● DATA FOR REVIEW
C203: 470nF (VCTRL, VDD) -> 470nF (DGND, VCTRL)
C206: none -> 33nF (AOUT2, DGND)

---

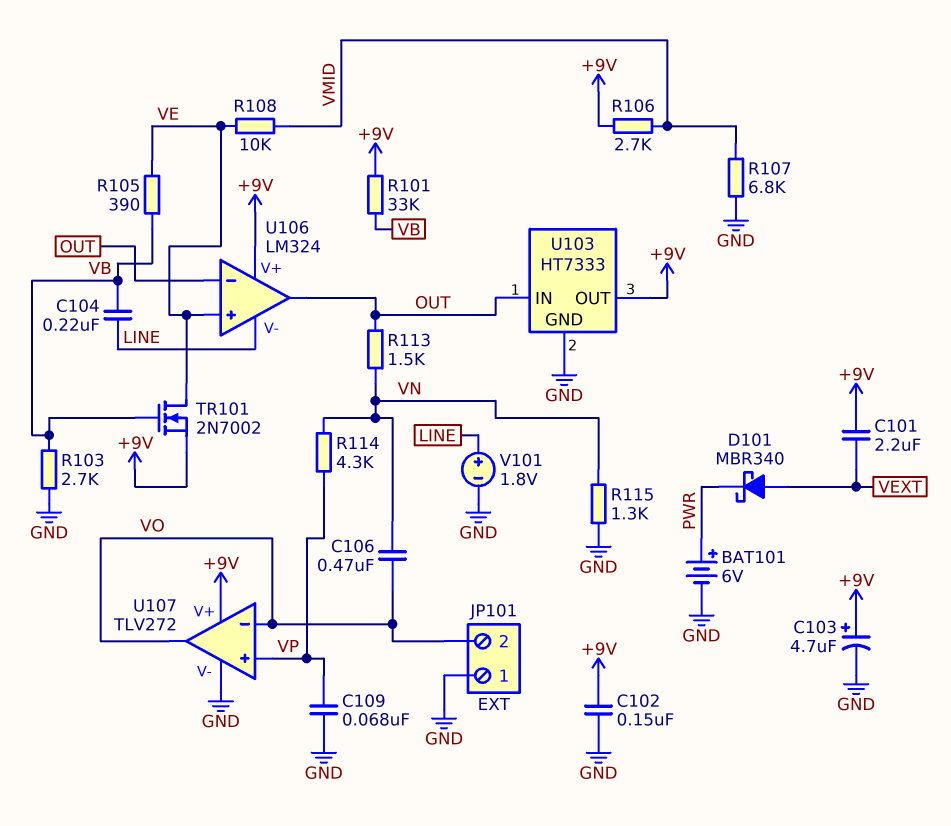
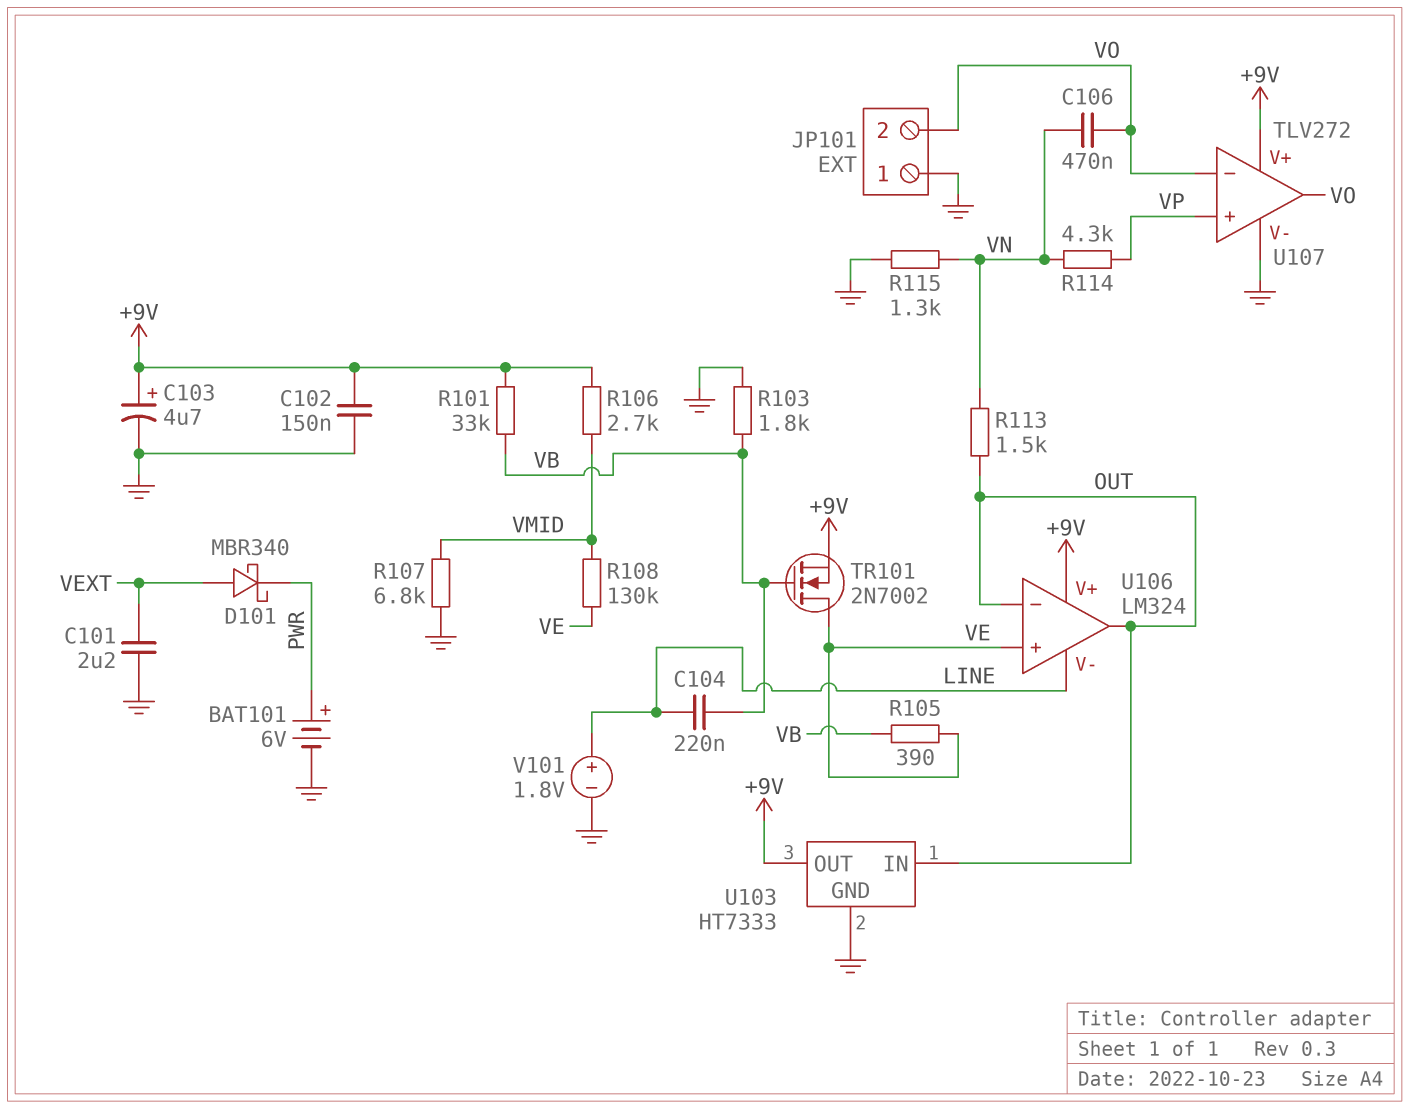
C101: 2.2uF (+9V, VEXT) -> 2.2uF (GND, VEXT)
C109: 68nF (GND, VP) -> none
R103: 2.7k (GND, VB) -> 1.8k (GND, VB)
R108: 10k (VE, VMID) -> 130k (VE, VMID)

==

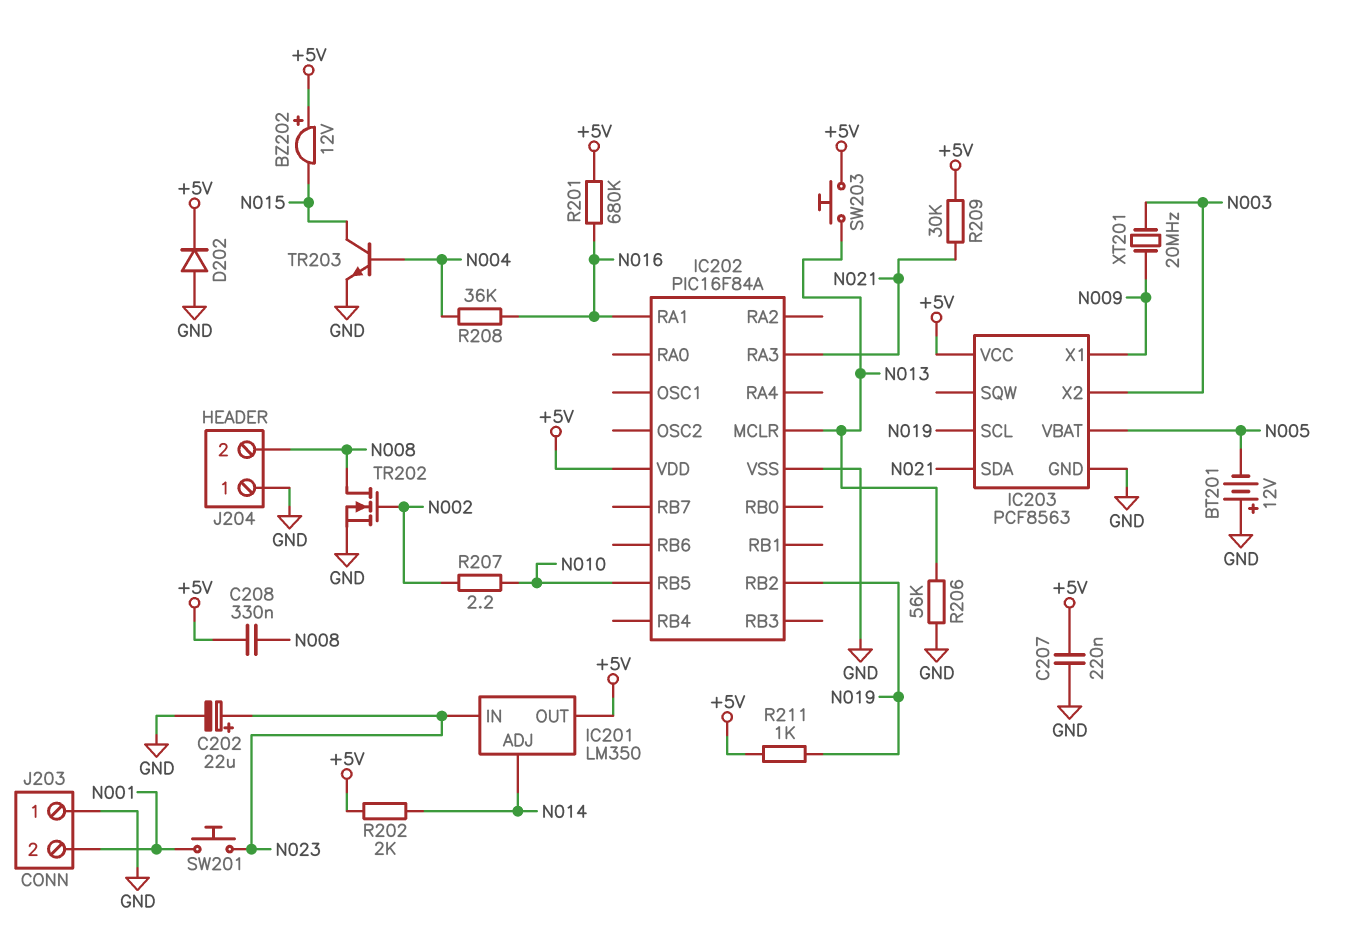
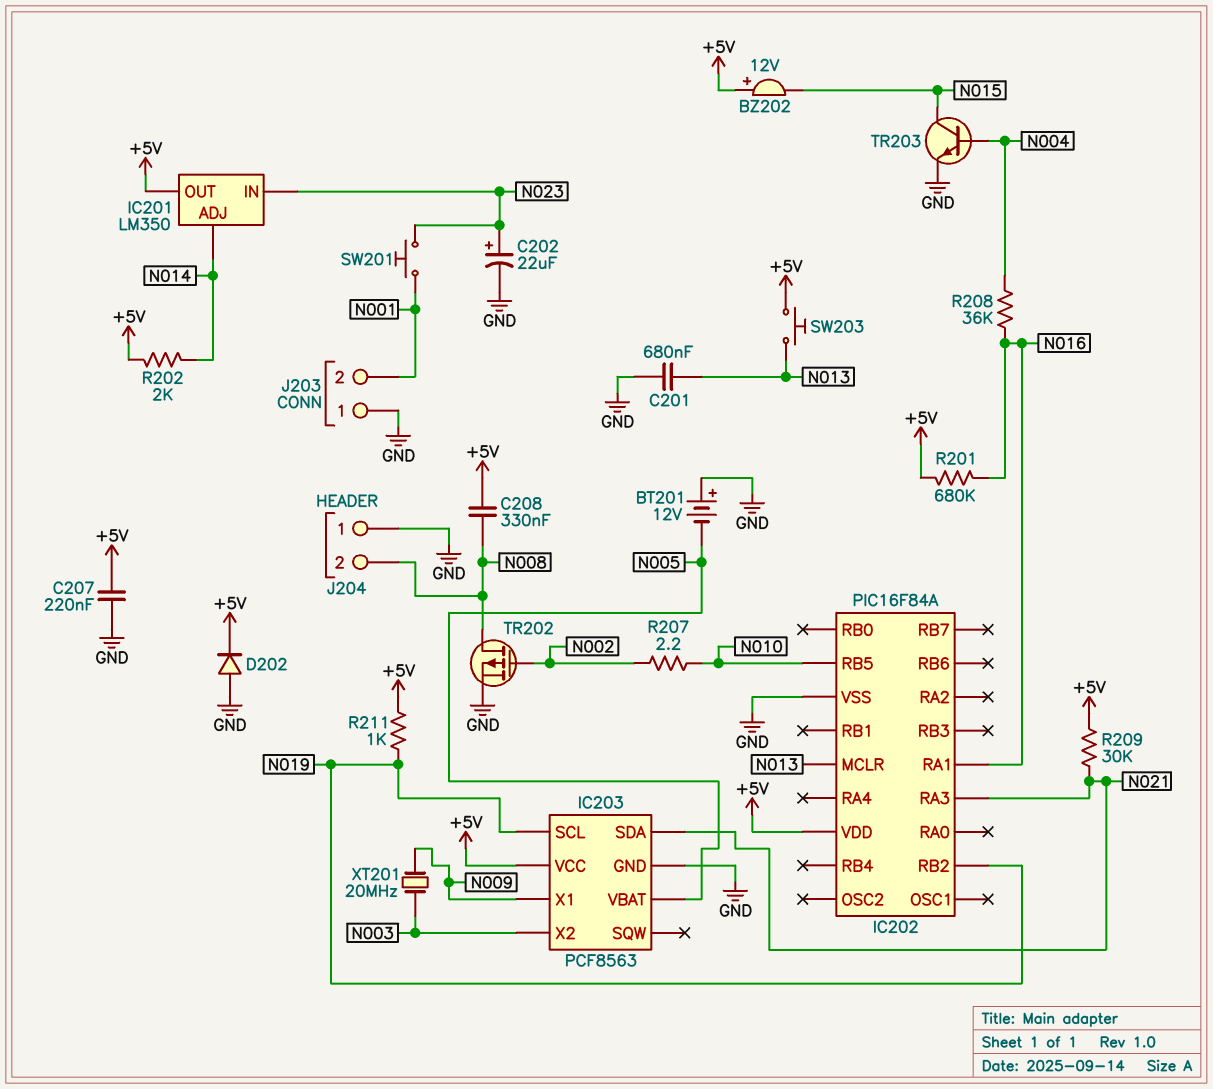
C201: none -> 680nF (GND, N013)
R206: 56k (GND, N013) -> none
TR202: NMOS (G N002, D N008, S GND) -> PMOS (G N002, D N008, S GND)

● WHAT YOU HAVE TO DO
Scan the entries above for the line containing "C203: 470nF (VCTRL, VDD)", and copy it and all lines after it exactly, down to and including the line containing "C206: none -> 33nF (AOUT2, DGND)".

● FINISHED EXERCISE
C203: 470nF (VCTRL, VDD) -> 470nF (DGND, VCTRL)
C206: none -> 33nF (AOUT2, DGND)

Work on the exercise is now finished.